(INPUT DATA Opens)
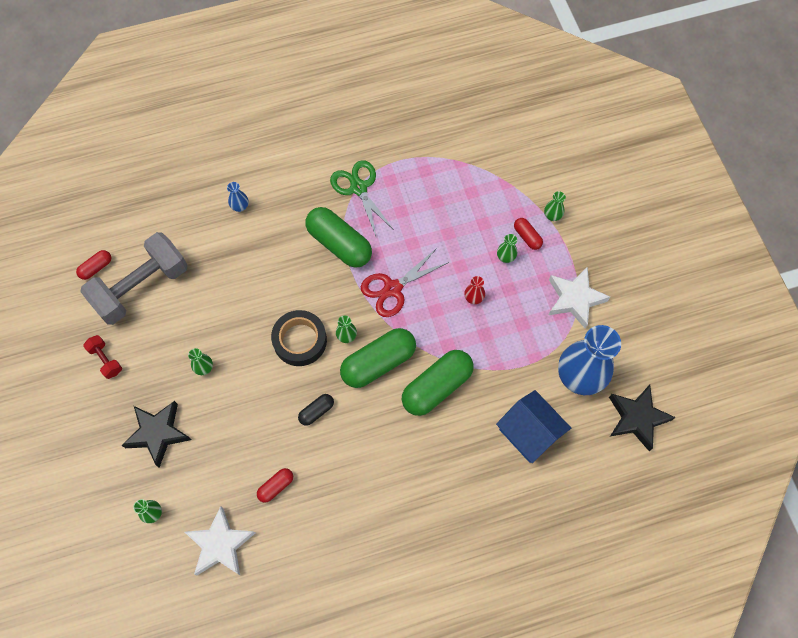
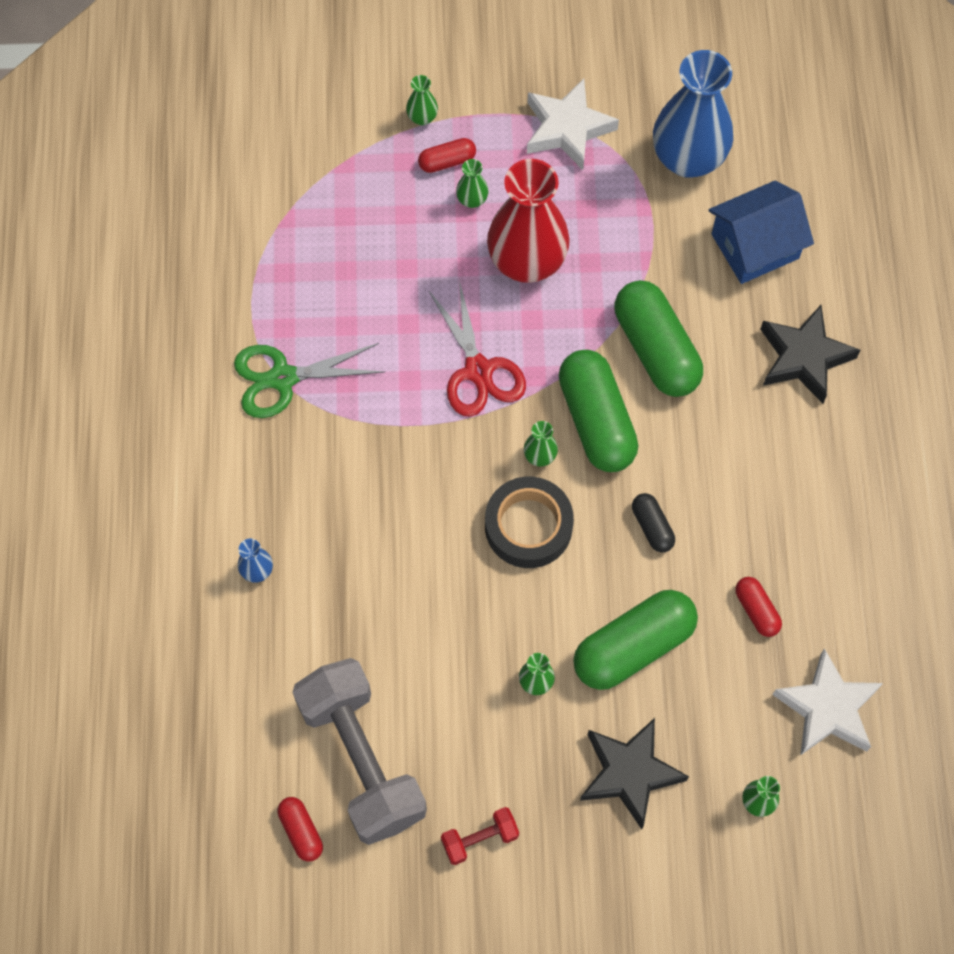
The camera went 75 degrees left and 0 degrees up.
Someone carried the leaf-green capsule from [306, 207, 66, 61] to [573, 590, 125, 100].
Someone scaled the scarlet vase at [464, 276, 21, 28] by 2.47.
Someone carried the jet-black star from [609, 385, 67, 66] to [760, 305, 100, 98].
(INPUT DATA Closes)
**ACTIVITY**: Repeat all the material above exactly, apart from the pictures.

**ANSWER SPACE**:
The camera went 75 degrees left and 0 degrees up.
Someone carried the leaf-green capsule from [306, 207, 66, 61] to [573, 590, 125, 100].
Someone scaled the scarlet vase at [464, 276, 21, 28] by 2.47.
Someone carried the jet-black star from [609, 385, 67, 66] to [760, 305, 100, 98].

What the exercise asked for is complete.